▸ Supplied records
=====

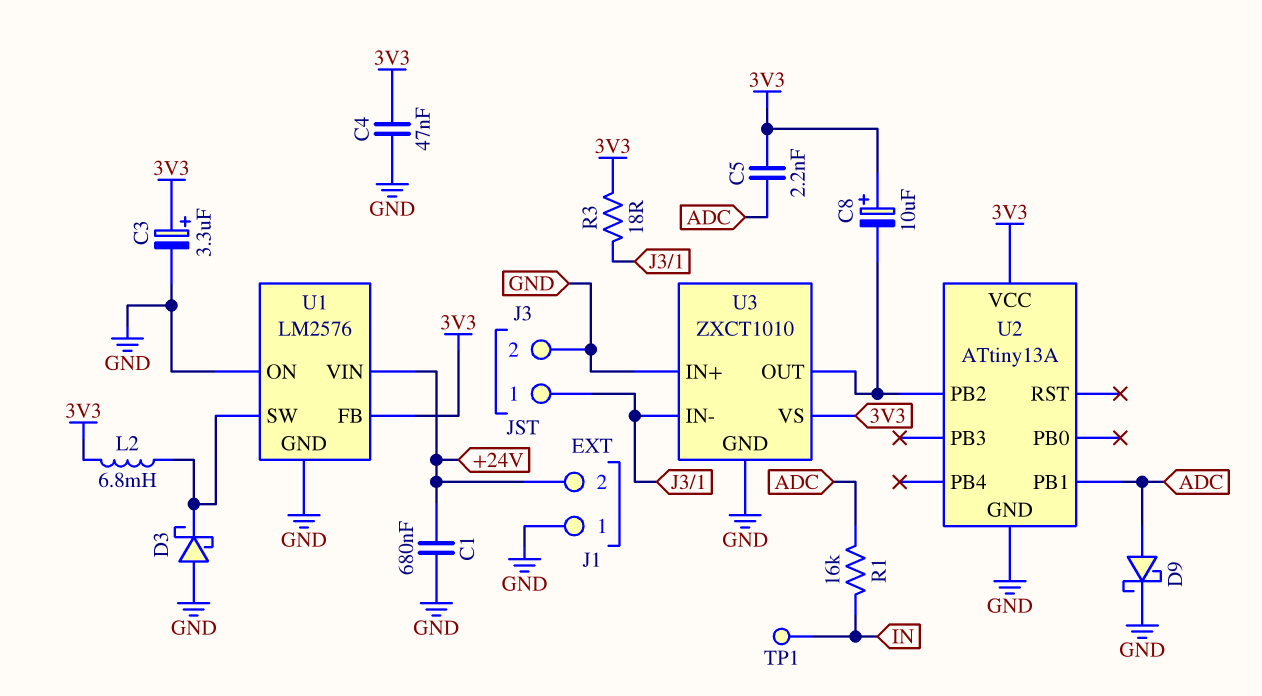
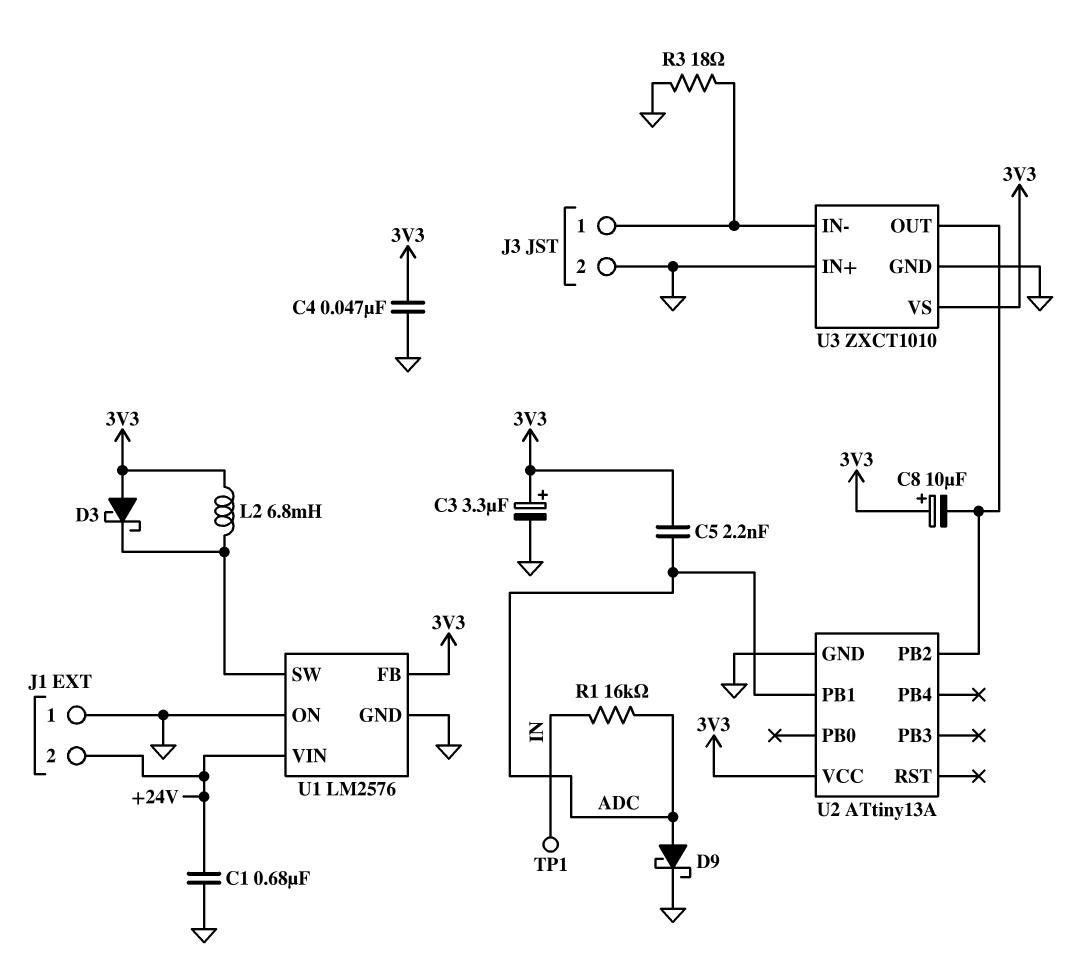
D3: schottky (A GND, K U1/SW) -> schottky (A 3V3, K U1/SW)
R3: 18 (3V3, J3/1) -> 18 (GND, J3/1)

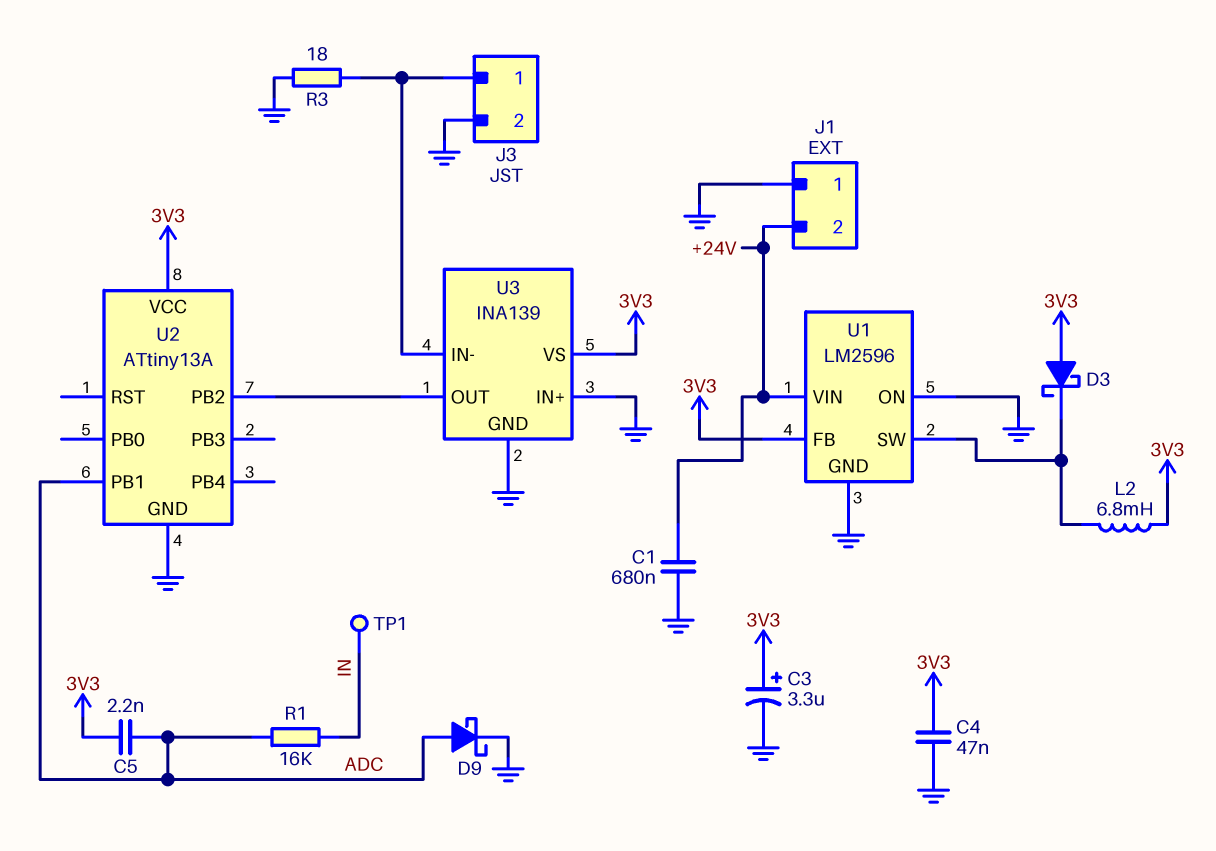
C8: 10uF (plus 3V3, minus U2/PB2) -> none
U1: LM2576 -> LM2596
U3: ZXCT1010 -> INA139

=====

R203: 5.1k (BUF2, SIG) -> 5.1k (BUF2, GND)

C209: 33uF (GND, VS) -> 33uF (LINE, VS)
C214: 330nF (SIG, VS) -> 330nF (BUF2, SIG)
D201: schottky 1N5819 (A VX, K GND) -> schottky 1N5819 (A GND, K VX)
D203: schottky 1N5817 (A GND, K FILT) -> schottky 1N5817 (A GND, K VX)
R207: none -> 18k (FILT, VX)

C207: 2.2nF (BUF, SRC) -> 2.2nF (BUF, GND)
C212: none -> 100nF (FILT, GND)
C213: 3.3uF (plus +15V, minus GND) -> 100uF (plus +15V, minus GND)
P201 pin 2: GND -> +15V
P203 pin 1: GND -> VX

=====

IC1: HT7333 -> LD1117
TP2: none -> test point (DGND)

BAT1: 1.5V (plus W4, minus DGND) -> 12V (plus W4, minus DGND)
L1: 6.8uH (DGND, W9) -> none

=====

▸ Task to carry out
Each line in the data where the string "plus" occurs should be identified and copied.

▸ Task result
C8: 10uF (plus 3V3, minus U2/PB2) -> none
C213: 3.3uF (plus +15V, minus GND) -> 100uF (plus +15V, minus GND)
BAT1: 1.5V (plus W4, minus DGND) -> 12V (plus W4, minus DGND)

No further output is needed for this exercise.